» WHAT THIS TASK INVOLVES
Return each line of the records below in which the string "spinning" turns up.

» PROVIDED MATERIAL
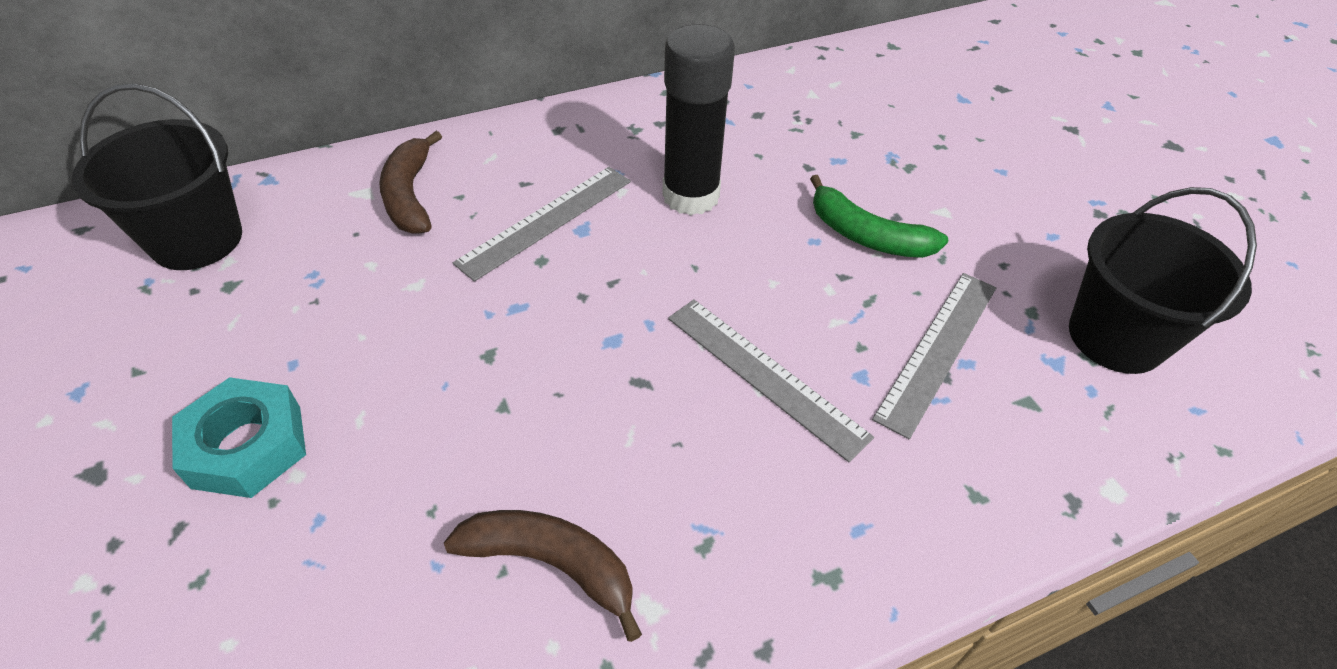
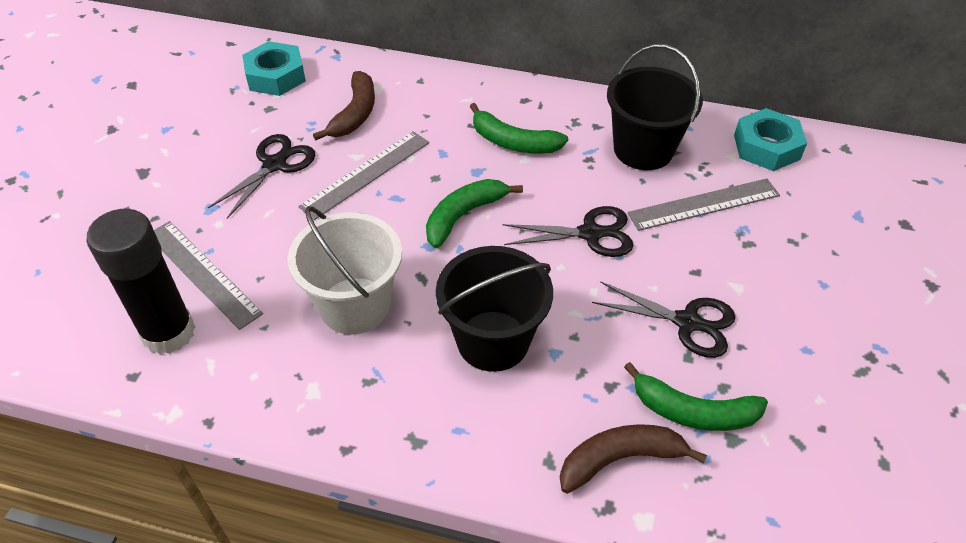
black scissors: 0 -> 3
green banana: 1 -> 3
turquoise nut: 1 -> 2
white bucket: 0 -> 1

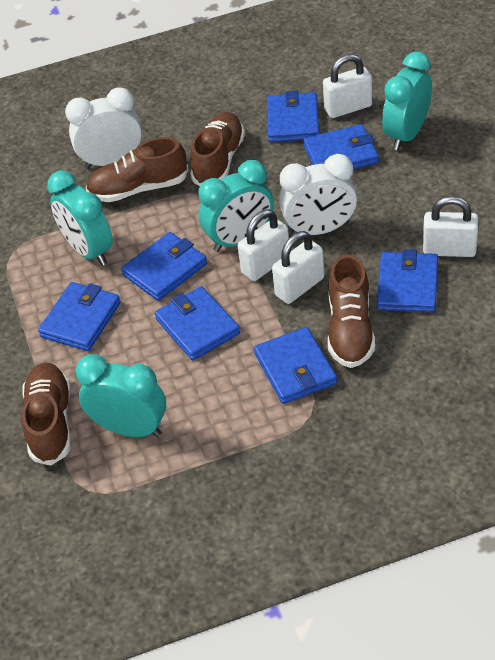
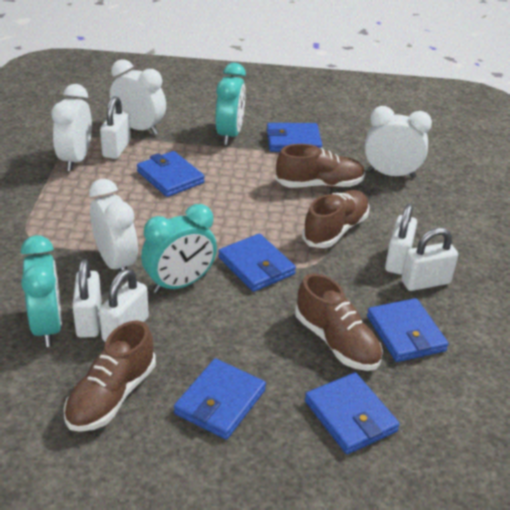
blue wallet: 7 -> 6
turquoise clock: 4 -> 3
white clock: 2 -> 4
white padlock: 4 -> 5

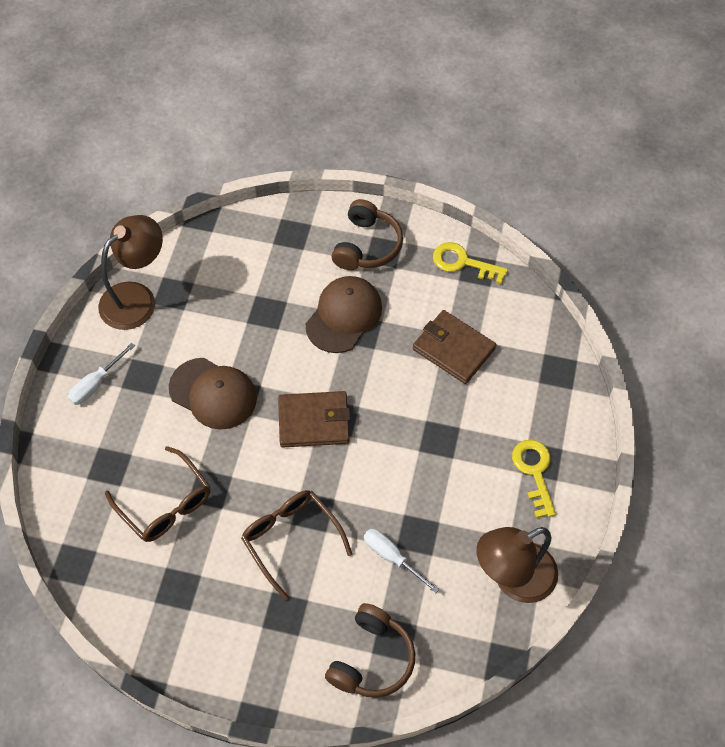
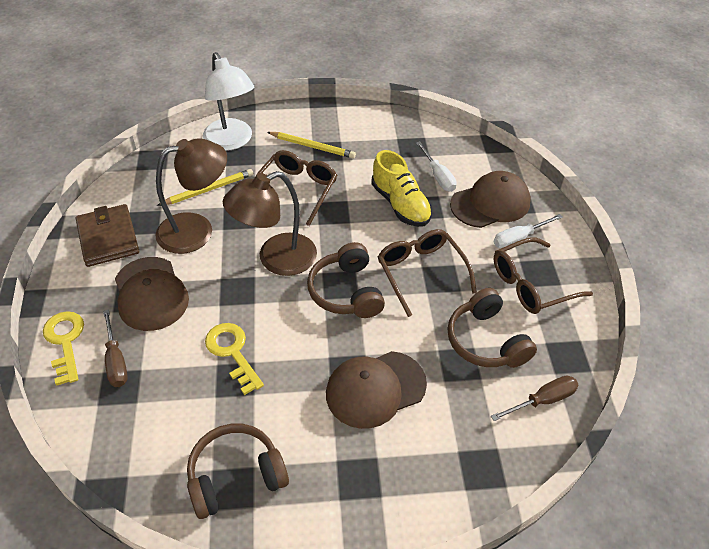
brown cap: 2 -> 3
brown glasses: 2 -> 3
brown headphones: 2 -> 3
brown screwdriver: 0 -> 2
brown wallet: 2 -> 1
white lamp: 0 -> 1
yellow pencil: 0 -> 2
yellow shoe: 0 -> 1

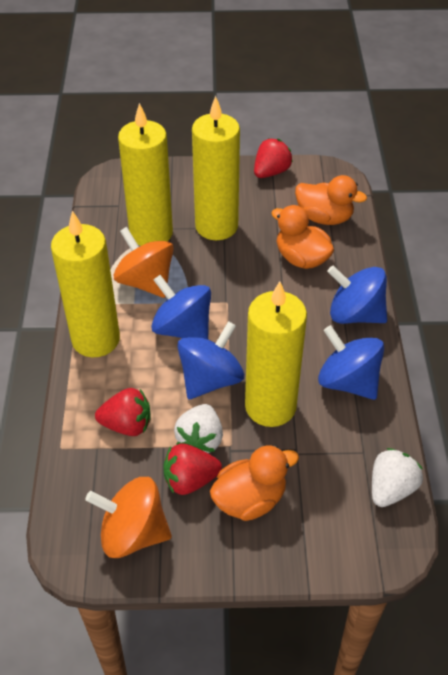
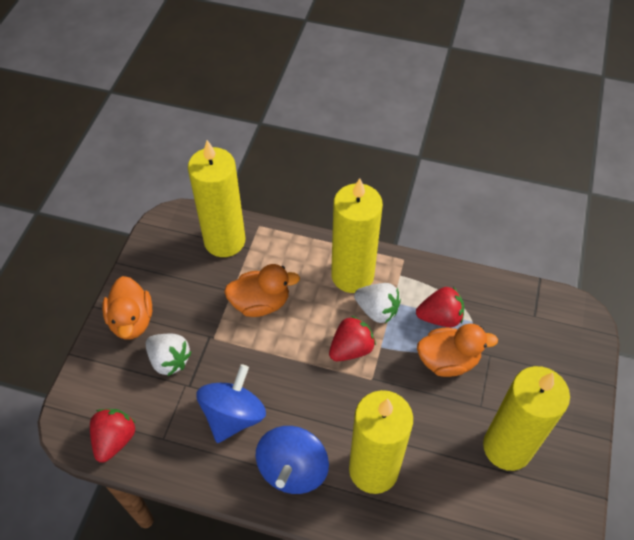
blue spinning top: 4 -> 2
orange spinning top: 2 -> 0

» REPLY
blue spinning top: 4 -> 2
orange spinning top: 2 -> 0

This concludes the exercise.